*Image comparison data*
Content starts

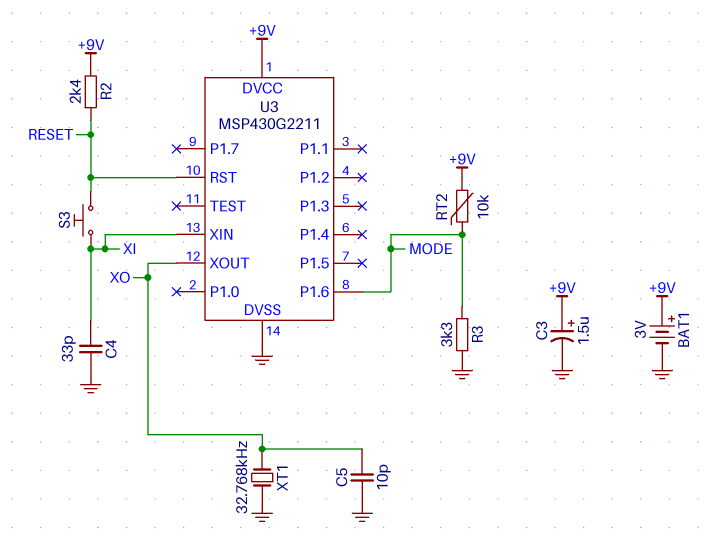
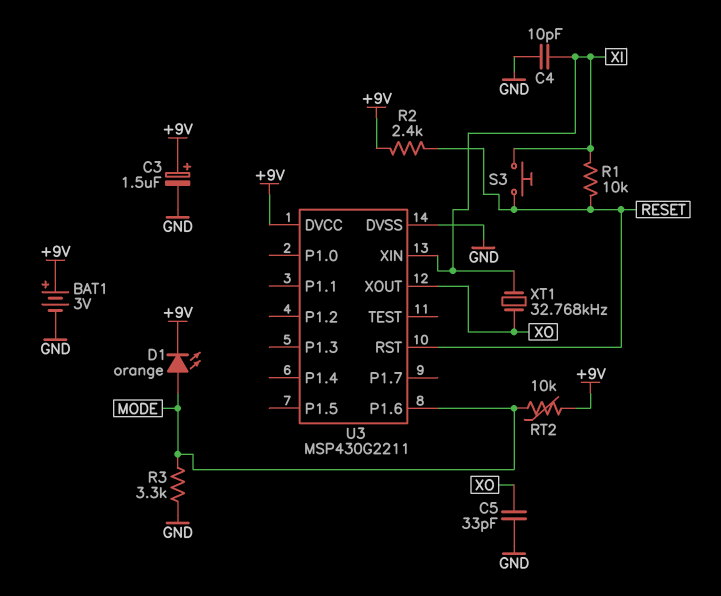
C4: 33pF (GND, XI) -> 10pF (GND, XI)
C5: 10pF (GND, XO) -> 33pF (GND, XO)
D1: none -> LED orange (A MODE, K +9V)
R1: none -> 10k (RESET, XI)
XT1: 32.768kHz (GND, XO) -> 32.768kHz (XI, XO)

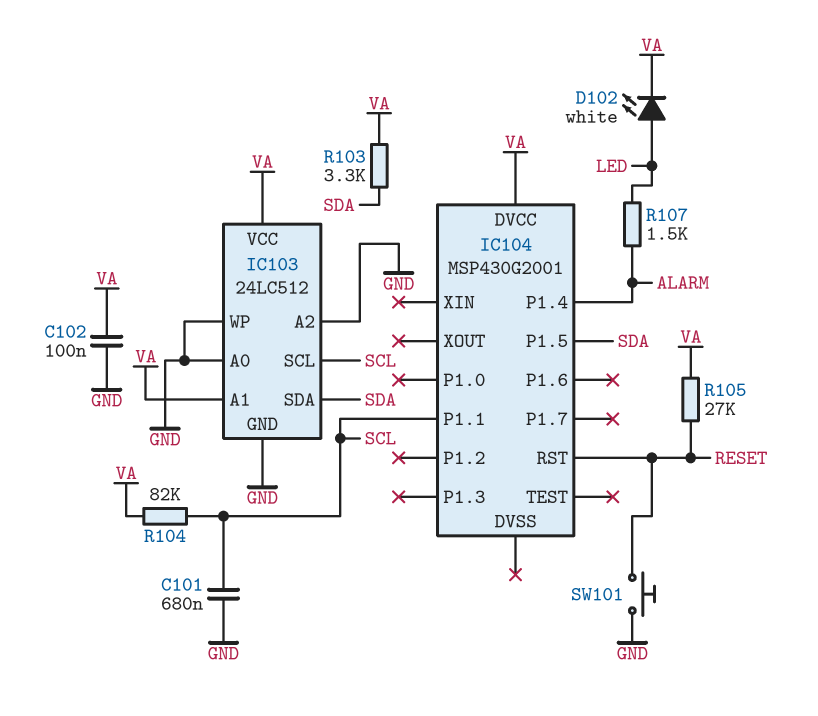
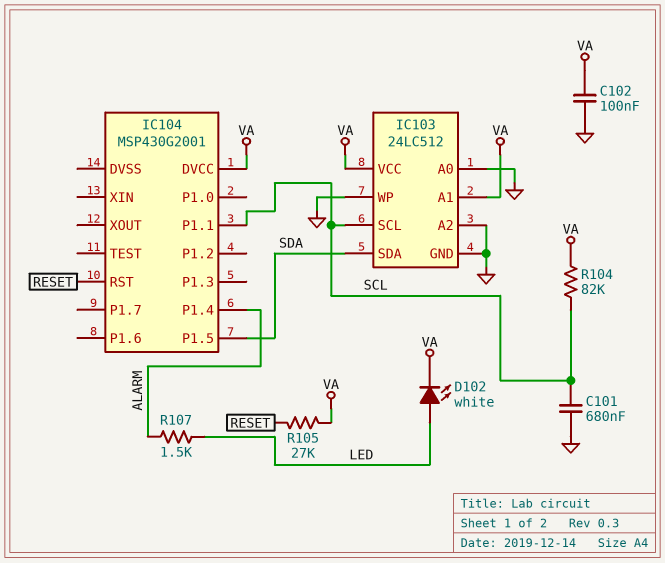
R103: 3.3k (SDA, VA) -> none
SW101: button (GND, RESET) -> none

Content ends

*WHAT IS REQUIRED*
Since the copy must contain no pictures, return only the text of the records, exactly as it stands.

*RESPONSE*
C4: 33pF (GND, XI) -> 10pF (GND, XI)
C5: 10pF (GND, XO) -> 33pF (GND, XO)
D1: none -> LED orange (A MODE, K +9V)
R1: none -> 10k (RESET, XI)
XT1: 32.768kHz (GND, XO) -> 32.768kHz (XI, XO)

R103: 3.3k (SDA, VA) -> none
SW101: button (GND, RESET) -> none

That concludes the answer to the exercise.